● **Before-and-after object lists**
+++

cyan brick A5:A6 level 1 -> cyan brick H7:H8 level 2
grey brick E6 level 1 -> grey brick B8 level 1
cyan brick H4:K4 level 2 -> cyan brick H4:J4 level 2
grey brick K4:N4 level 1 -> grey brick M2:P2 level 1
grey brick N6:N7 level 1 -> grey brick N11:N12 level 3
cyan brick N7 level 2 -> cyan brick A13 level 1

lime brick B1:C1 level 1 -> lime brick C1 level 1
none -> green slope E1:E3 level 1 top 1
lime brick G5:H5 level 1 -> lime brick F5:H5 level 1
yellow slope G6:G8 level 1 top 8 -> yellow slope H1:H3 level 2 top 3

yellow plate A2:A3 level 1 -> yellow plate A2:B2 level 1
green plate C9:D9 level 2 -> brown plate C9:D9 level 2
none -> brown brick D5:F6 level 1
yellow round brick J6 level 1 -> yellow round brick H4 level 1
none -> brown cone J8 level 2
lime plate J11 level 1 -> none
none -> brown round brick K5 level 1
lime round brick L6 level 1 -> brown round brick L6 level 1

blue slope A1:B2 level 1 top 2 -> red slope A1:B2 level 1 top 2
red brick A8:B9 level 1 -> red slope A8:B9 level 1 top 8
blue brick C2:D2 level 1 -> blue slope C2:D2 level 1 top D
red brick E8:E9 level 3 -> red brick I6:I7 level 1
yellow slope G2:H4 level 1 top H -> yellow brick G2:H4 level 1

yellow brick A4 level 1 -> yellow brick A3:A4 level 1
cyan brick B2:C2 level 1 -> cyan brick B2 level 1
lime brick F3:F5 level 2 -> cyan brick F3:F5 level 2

+++

● **WHAT YOU SHOULD DO**
Reproduce only the lines above spanning from the line containing "grey brick N6:N7" through the line containing "red brick A8:B9", word for word.

● **THE COMPLETED TASK**
grey brick N6:N7 level 1 -> grey brick N11:N12 level 3
cyan brick N7 level 2 -> cyan brick A13 level 1

lime brick B1:C1 level 1 -> lime brick C1 level 1
none -> green slope E1:E3 level 1 top 1
lime brick G5:H5 level 1 -> lime brick F5:H5 level 1
yellow slope G6:G8 level 1 top 8 -> yellow slope H1:H3 level 2 top 3

yellow plate A2:A3 level 1 -> yellow plate A2:B2 level 1
green plate C9:D9 level 2 -> brown plate C9:D9 level 2
none -> brown brick D5:F6 level 1
yellow round brick J6 level 1 -> yellow round brick H4 level 1
none -> brown cone J8 level 2
lime plate J11 level 1 -> none
none -> brown round brick K5 level 1
lime round brick L6 level 1 -> brown round brick L6 level 1

blue slope A1:B2 level 1 top 2 -> red slope A1:B2 level 1 top 2
red brick A8:B9 level 1 -> red slope A8:B9 level 1 top 8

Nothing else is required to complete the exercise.